(Records drawn from a dataset)
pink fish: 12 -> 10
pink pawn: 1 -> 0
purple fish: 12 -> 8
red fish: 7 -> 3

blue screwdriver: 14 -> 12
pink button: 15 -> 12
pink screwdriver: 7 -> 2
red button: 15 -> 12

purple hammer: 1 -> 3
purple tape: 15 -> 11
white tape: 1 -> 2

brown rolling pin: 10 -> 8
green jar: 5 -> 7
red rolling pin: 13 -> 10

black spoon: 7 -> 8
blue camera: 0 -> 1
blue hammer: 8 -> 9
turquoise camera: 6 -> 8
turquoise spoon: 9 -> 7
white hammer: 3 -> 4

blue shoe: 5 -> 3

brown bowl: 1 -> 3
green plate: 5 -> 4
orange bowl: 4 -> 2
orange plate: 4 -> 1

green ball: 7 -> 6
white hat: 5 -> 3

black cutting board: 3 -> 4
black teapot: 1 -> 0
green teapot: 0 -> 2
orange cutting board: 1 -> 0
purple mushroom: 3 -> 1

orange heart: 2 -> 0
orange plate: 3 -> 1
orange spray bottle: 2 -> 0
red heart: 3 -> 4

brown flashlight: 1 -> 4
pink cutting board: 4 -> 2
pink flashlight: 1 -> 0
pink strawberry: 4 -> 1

Exercise brief >> An exact copy of every line from the one containing "purple mushroom: 3 -> 1" through the last line of the entries is required; please add nothing.

Response for this exercise >>
purple mushroom: 3 -> 1

orange heart: 2 -> 0
orange plate: 3 -> 1
orange spray bottle: 2 -> 0
red heart: 3 -> 4

brown flashlight: 1 -> 4
pink cutting board: 4 -> 2
pink flashlight: 1 -> 0
pink strawberry: 4 -> 1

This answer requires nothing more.